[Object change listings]
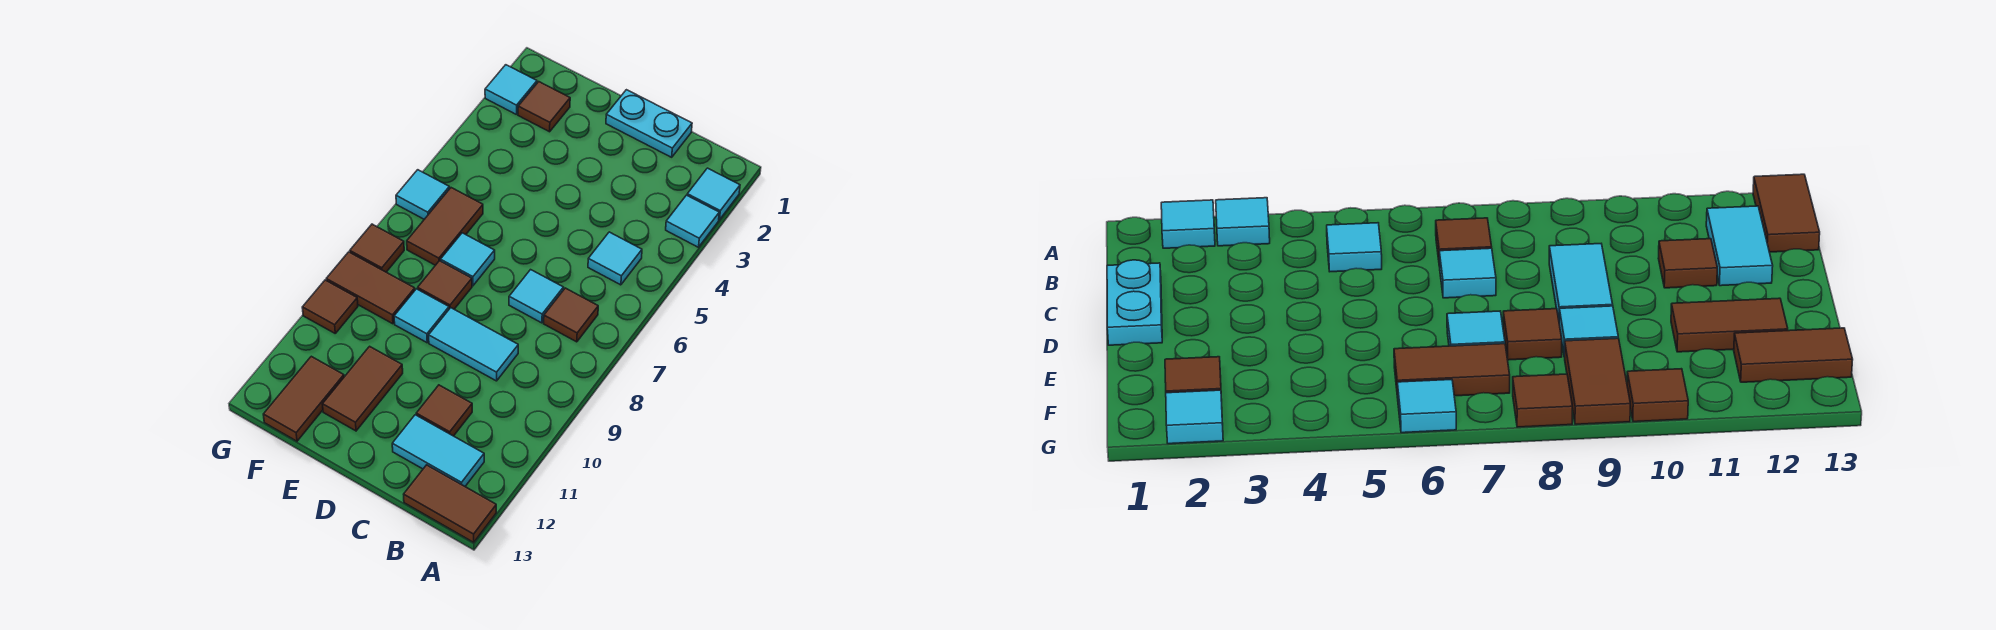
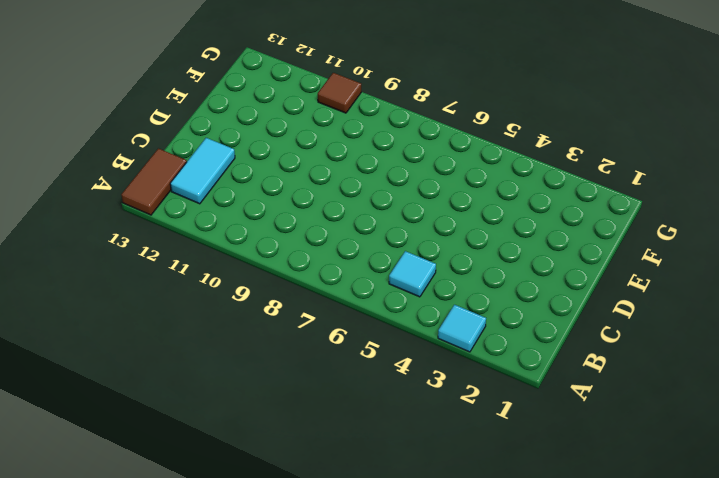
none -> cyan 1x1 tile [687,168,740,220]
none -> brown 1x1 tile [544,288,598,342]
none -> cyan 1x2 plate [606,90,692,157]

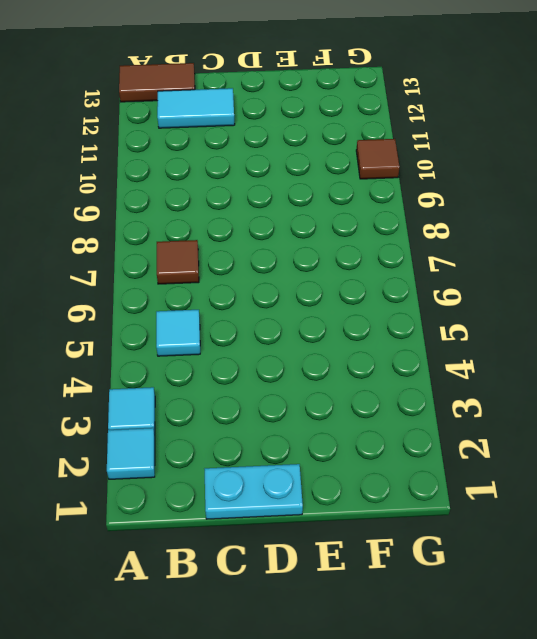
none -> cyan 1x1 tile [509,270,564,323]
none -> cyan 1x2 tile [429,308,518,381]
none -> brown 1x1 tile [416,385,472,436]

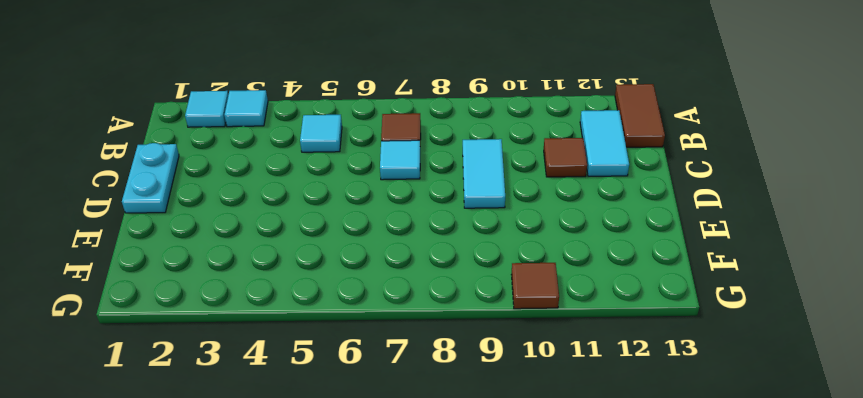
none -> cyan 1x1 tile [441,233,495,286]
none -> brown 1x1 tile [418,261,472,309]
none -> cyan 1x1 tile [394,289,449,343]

* * *

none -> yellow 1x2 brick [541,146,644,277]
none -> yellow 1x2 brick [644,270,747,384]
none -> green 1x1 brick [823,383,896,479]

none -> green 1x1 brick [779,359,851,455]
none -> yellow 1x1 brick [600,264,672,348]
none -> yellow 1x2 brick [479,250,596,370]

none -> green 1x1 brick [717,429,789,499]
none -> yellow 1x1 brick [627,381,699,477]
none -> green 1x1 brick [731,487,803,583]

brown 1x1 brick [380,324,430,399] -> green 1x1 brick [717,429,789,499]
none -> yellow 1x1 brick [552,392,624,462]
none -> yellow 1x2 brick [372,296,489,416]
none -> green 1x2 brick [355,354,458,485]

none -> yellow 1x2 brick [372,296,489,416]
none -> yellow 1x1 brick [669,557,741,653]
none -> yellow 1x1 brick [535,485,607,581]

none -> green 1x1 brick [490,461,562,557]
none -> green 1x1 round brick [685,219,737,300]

## Assigned task
Given the records above, reproduce precisely and only the lines between the line holding "brown 1x1 brick" and the line holding "none -> yellow 1x1 brick [669,557,741,653]", inclusive.

## Written solution
brown 1x1 brick [380,324,430,399] -> green 1x1 brick [717,429,789,499]
none -> yellow 1x1 brick [552,392,624,462]
none -> yellow 1x2 brick [372,296,489,416]
none -> green 1x2 brick [355,354,458,485]

none -> yellow 1x2 brick [372,296,489,416]
none -> yellow 1x1 brick [669,557,741,653]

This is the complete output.